→ Problem statement
Return each line of the records that contains the string "acciaccatura", with case counting.

= = = =

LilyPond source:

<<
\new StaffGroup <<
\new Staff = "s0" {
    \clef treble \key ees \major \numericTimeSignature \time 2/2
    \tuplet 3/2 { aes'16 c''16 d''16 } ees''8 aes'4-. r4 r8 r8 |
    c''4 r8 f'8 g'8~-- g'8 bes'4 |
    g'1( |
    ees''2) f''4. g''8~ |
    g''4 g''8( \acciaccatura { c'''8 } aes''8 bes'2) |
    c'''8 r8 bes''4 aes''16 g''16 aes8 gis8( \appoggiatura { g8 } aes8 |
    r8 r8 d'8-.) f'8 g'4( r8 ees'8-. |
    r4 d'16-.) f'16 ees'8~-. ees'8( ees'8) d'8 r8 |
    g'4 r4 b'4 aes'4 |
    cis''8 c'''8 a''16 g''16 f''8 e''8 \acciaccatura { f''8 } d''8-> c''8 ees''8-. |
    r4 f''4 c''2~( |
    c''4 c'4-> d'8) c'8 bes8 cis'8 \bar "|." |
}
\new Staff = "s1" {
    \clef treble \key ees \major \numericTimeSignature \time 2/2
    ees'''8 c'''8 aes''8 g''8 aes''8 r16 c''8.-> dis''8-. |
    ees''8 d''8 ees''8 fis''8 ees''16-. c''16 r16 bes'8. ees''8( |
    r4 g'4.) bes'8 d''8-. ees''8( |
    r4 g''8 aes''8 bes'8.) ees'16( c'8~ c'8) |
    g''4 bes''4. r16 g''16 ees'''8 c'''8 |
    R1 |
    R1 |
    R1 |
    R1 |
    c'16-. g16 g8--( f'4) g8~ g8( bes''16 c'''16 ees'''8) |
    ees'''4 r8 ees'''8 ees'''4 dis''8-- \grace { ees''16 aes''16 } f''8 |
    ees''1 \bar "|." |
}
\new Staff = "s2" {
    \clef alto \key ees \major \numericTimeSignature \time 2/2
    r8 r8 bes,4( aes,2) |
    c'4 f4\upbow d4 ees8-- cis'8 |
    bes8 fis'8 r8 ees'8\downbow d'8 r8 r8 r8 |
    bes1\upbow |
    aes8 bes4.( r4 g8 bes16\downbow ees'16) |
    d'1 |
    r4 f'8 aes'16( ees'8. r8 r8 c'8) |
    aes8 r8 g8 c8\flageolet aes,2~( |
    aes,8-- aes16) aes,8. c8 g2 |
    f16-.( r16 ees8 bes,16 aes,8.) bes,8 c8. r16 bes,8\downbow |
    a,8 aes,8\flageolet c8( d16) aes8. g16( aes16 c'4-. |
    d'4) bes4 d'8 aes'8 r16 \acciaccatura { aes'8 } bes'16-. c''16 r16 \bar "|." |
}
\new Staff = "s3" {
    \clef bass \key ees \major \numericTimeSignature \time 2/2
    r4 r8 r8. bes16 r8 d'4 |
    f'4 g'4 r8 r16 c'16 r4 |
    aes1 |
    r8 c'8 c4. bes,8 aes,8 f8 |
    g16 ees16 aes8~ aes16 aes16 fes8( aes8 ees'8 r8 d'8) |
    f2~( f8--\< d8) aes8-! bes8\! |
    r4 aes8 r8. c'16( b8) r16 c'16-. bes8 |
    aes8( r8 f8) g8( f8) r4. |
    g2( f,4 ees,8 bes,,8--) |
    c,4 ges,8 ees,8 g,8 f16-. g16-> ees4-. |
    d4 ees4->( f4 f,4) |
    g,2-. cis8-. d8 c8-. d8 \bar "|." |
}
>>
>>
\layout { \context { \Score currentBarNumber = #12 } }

= = = =

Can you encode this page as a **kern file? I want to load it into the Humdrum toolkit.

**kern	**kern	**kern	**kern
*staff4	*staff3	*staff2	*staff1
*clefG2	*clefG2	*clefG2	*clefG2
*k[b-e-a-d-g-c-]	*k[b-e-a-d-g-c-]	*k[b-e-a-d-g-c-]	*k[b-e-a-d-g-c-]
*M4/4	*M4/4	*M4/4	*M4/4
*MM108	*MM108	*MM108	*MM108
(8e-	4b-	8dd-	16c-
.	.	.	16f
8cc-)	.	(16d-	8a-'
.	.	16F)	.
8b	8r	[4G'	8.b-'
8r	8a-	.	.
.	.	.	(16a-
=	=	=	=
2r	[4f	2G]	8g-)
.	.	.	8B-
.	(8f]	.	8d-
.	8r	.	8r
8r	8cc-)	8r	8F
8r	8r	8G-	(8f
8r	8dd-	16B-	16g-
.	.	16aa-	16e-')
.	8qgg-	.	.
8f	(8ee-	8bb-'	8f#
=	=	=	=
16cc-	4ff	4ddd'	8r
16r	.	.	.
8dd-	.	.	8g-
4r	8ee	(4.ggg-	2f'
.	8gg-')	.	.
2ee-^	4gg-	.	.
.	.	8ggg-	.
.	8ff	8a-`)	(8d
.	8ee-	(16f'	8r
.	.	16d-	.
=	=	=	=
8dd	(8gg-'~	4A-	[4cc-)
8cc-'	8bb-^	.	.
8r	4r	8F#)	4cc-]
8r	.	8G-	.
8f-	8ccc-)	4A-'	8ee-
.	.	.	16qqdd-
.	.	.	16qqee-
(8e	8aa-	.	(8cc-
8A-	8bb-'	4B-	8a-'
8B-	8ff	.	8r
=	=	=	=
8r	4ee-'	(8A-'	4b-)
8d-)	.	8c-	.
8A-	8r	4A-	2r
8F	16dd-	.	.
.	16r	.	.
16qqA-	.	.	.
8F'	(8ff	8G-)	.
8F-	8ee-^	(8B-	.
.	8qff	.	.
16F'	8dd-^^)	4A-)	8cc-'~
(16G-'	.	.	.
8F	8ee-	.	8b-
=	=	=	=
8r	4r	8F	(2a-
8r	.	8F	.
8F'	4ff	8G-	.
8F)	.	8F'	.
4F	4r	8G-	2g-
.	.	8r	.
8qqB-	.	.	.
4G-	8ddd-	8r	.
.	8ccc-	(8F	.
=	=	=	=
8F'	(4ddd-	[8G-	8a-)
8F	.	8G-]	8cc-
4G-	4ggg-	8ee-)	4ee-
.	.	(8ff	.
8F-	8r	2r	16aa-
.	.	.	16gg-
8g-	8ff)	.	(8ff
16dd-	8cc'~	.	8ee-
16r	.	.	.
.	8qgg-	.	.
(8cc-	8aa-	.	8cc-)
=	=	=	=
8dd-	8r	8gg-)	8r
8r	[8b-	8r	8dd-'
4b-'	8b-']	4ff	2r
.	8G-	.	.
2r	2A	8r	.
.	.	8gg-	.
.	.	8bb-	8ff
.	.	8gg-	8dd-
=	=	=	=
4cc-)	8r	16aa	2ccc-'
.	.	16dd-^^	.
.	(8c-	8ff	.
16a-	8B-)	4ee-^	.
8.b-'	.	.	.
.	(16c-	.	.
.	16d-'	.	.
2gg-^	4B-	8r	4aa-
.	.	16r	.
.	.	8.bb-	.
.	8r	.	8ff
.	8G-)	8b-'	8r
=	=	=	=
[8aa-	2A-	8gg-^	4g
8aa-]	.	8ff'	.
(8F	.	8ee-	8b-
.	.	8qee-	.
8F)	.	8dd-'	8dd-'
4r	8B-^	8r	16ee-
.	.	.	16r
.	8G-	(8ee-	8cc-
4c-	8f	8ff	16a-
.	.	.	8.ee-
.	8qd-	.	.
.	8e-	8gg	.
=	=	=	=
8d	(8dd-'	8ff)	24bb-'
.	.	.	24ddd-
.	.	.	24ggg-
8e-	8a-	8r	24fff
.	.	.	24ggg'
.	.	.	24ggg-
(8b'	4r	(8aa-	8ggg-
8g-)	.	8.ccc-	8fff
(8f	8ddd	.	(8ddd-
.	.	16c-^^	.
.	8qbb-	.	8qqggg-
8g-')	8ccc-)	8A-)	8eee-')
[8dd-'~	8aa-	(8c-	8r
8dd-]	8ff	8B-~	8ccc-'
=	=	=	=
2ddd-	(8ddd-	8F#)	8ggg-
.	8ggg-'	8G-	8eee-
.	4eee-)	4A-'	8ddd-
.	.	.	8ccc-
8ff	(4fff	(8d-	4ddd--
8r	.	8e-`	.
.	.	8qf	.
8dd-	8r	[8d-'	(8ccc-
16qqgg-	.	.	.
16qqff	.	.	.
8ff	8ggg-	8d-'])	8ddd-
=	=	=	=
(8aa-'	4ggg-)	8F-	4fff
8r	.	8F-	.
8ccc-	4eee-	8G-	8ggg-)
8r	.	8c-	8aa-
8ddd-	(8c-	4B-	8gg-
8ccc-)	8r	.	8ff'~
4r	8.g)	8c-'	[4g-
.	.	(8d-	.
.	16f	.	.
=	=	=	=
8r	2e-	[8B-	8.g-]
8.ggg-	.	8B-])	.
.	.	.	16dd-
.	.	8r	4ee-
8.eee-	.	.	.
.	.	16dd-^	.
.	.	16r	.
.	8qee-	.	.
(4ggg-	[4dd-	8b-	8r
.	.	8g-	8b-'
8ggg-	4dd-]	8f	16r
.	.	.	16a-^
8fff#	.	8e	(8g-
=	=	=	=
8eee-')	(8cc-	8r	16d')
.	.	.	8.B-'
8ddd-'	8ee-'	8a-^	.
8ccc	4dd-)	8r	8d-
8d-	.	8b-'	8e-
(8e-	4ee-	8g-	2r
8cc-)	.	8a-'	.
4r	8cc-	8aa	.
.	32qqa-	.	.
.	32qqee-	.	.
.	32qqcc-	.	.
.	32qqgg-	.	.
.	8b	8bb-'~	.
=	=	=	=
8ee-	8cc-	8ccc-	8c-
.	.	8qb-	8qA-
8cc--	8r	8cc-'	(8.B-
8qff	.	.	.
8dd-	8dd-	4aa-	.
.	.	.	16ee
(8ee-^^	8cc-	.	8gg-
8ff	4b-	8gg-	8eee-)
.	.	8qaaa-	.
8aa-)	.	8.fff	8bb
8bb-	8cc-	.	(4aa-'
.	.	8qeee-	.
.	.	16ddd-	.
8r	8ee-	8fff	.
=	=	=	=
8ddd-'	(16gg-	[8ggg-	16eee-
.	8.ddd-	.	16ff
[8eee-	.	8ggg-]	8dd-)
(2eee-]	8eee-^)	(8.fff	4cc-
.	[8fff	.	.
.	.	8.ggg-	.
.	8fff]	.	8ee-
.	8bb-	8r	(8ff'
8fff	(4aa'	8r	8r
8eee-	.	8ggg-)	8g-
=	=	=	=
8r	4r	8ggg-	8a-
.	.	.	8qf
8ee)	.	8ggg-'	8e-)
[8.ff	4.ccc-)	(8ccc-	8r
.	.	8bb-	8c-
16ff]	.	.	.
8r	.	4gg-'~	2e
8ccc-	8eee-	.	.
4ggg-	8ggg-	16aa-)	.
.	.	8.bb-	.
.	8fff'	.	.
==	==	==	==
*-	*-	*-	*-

= = = =

→ Solution below
    g''4 g''8( \acciaccatura { c'''8 } aes''8 bes'2) |
    cis''8 c'''8 a''16 g''16 f''8 e''8 \acciaccatura { f''8 } d''8-> c''8 ees''8-. |
    d'4) bes4 d'8 aes'8 r16 \acciaccatura { aes'8 } bes'16-. c''16 r16 \bar "|." |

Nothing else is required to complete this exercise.